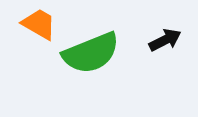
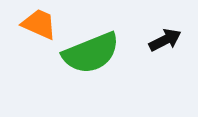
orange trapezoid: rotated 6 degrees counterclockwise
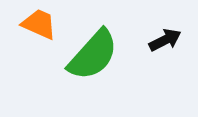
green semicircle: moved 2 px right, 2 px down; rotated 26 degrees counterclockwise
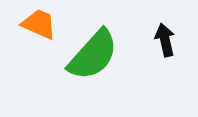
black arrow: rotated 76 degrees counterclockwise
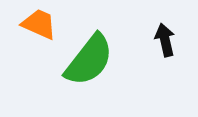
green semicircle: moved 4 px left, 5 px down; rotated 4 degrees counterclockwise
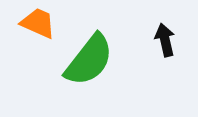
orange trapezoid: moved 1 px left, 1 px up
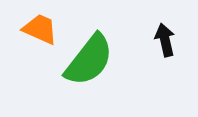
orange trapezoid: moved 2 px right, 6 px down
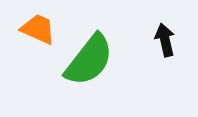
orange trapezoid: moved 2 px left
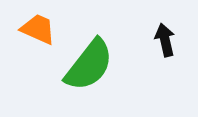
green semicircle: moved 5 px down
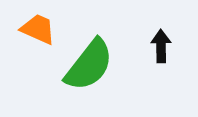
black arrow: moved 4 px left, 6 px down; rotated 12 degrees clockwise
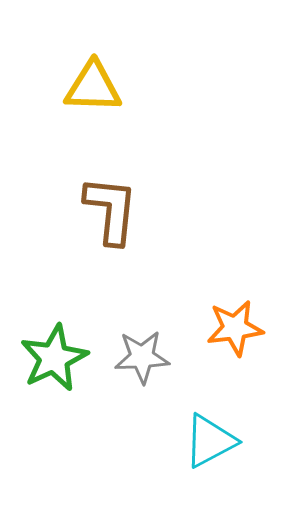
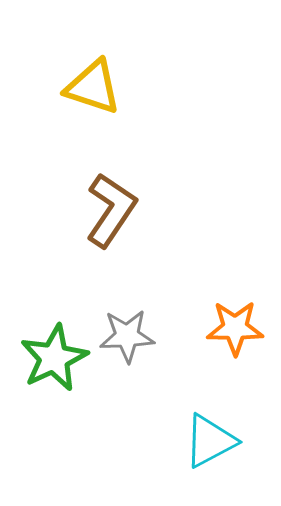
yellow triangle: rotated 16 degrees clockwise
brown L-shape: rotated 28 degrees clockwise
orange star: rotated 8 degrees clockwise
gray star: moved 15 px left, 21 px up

■ **Exercise objective**: Reproduce every line of text from the items above verbatim and in order, leaving out the pictures.

■ **Output**:
orange trapezoid: rotated 6 degrees counterclockwise
green semicircle: moved 2 px right, 2 px down; rotated 26 degrees counterclockwise
black arrow: rotated 76 degrees counterclockwise
green semicircle: moved 4 px left, 5 px down; rotated 4 degrees counterclockwise
orange trapezoid: moved 1 px left, 1 px up
orange trapezoid: moved 2 px right, 6 px down
orange trapezoid: moved 2 px left
green semicircle: moved 5 px down
black arrow: moved 4 px left, 6 px down; rotated 12 degrees clockwise
yellow triangle: rotated 16 degrees clockwise
brown L-shape: rotated 28 degrees clockwise
orange star: rotated 8 degrees clockwise
gray star: moved 15 px left, 21 px up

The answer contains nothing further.